## Work instruction
Return the lines below exactly as they appear, please, starting with the first and ending with the one that contains "R1: none -> 1k (3V3, SEL0)".

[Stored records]
-- Opening Marker --
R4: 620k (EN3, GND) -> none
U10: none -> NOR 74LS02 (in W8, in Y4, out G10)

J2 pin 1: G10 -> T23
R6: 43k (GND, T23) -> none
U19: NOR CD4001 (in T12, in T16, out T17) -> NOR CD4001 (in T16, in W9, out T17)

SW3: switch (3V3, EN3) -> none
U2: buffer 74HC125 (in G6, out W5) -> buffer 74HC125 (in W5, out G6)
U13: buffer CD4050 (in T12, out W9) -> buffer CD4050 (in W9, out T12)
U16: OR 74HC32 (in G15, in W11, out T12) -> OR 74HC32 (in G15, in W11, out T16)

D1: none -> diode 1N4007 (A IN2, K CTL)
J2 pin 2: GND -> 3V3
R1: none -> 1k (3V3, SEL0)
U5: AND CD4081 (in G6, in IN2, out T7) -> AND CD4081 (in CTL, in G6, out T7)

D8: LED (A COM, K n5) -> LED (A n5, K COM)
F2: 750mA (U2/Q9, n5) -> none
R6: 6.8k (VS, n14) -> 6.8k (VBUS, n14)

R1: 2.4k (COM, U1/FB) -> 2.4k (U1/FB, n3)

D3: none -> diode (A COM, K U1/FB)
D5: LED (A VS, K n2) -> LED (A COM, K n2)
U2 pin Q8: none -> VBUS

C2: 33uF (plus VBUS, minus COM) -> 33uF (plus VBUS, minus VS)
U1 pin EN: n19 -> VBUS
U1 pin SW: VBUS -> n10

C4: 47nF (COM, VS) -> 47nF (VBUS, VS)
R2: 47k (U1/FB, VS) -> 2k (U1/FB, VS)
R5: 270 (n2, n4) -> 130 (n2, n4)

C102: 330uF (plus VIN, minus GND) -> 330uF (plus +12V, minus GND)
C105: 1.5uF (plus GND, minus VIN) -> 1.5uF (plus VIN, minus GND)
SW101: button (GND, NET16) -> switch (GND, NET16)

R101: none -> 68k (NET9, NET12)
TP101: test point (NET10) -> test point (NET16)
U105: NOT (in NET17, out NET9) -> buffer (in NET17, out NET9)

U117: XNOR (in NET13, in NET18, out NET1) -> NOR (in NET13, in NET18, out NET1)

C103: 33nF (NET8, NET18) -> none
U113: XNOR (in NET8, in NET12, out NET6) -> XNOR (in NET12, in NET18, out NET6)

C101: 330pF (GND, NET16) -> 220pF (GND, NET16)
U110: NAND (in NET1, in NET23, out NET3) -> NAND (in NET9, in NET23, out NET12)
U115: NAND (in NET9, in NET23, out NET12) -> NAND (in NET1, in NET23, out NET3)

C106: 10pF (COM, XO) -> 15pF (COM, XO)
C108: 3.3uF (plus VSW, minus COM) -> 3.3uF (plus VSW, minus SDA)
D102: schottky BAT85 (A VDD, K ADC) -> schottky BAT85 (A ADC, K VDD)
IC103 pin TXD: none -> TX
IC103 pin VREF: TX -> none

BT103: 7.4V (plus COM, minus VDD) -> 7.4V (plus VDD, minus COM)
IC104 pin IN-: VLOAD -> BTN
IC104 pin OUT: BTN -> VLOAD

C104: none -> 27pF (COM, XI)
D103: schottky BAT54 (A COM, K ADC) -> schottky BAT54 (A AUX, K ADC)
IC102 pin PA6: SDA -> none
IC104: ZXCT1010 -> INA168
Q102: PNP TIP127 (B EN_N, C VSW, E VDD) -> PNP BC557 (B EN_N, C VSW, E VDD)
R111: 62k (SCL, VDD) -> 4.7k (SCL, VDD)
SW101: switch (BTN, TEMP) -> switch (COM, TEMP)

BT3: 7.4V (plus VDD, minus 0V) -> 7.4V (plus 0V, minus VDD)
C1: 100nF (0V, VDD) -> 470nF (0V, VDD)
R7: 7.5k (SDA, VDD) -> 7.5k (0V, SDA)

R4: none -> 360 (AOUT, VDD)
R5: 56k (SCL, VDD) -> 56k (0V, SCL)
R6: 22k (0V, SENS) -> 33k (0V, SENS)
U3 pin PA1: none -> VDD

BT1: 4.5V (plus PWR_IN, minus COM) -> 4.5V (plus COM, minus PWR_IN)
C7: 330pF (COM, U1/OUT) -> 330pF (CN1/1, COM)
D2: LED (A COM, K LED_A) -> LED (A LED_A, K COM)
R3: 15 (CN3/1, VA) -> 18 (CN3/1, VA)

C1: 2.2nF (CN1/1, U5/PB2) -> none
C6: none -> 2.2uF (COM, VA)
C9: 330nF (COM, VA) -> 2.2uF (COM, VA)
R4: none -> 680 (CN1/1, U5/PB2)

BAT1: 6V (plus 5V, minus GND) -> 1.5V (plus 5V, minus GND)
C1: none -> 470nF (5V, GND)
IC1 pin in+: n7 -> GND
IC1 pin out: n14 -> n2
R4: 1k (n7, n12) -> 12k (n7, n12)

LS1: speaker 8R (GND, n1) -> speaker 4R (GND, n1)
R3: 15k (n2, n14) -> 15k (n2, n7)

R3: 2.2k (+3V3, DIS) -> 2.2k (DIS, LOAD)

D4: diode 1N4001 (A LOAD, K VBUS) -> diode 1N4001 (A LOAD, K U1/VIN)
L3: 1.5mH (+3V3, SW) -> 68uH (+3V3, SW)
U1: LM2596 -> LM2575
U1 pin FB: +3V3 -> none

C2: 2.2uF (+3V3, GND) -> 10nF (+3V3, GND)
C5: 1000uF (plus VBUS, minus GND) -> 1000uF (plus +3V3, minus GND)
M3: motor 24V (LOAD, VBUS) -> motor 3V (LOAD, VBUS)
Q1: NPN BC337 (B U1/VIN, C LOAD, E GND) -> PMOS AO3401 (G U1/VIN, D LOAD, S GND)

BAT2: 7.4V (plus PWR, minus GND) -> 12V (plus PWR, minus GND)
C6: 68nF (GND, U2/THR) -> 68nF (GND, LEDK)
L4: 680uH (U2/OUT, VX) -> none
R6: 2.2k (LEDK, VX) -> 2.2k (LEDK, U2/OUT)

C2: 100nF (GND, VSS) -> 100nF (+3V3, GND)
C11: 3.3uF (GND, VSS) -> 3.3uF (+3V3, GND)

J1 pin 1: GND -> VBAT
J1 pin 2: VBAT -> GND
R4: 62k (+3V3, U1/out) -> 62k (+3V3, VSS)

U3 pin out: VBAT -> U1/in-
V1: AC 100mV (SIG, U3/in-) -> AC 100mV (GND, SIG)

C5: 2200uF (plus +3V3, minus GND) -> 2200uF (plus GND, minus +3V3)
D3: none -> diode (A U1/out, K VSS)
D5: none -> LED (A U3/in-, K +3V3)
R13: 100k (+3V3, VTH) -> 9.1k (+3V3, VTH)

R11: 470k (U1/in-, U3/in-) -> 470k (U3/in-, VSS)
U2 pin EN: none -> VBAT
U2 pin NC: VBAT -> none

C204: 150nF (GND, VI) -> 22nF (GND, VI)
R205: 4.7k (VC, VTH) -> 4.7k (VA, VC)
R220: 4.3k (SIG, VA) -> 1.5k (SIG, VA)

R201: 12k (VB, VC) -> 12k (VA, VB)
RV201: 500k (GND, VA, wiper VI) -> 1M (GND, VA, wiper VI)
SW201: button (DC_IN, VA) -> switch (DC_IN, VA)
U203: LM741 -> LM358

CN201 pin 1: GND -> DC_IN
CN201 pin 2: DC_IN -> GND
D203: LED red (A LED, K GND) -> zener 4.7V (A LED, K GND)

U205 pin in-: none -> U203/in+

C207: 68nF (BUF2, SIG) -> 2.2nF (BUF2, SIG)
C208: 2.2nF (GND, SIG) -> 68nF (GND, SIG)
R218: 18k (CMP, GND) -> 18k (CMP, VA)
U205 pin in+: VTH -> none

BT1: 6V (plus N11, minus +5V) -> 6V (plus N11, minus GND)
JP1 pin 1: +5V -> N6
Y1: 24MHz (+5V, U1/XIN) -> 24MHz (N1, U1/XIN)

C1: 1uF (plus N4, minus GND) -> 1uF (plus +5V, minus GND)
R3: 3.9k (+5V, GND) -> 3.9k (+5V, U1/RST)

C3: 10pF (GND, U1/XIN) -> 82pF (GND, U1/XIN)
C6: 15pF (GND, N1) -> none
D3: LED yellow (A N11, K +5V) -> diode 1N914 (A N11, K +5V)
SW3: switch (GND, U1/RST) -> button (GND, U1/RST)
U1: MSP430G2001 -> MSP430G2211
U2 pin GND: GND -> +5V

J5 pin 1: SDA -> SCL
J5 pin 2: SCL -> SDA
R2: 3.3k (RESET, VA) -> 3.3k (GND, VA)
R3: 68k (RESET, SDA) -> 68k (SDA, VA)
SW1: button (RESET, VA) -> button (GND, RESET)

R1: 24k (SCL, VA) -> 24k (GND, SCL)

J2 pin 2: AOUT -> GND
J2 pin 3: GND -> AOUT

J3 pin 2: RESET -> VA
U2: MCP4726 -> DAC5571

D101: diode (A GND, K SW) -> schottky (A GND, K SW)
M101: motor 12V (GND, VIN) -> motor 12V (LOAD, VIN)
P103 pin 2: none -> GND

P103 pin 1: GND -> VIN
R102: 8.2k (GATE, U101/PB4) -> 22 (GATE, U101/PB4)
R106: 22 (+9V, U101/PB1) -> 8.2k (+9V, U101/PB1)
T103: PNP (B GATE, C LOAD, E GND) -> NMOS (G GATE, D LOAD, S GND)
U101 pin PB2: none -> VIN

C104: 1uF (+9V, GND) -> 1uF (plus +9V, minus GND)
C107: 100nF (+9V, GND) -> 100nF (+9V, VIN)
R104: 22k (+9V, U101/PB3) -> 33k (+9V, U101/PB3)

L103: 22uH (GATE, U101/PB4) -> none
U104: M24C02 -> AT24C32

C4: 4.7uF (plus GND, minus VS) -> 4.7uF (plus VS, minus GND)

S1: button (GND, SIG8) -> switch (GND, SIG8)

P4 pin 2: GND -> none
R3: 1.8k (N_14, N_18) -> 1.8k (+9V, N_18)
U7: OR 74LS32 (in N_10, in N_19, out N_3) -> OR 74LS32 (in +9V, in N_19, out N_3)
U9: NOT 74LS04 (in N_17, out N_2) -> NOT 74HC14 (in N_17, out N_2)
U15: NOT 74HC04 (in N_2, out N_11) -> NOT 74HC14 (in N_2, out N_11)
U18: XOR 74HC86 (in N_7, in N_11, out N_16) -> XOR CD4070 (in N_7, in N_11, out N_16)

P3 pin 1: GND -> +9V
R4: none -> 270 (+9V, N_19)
-- Closing Marker --
## Exercise result
R4: 620k (EN3, GND) -> none
U10: none -> NOR 74LS02 (in W8, in Y4, out G10)

J2 pin 1: G10 -> T23
R6: 43k (GND, T23) -> none
U19: NOR CD4001 (in T12, in T16, out T17) -> NOR CD4001 (in T16, in W9, out T17)

SW3: switch (3V3, EN3) -> none
U2: buffer 74HC125 (in G6, out W5) -> buffer 74HC125 (in W5, out G6)
U13: buffer CD4050 (in T12, out W9) -> buffer CD4050 (in W9, out T12)
U16: OR 74HC32 (in G15, in W11, out T12) -> OR 74HC32 (in G15, in W11, out T16)

D1: none -> diode 1N4007 (A IN2, K CTL)
J2 pin 2: GND -> 3V3
R1: none -> 1k (3V3, SEL0)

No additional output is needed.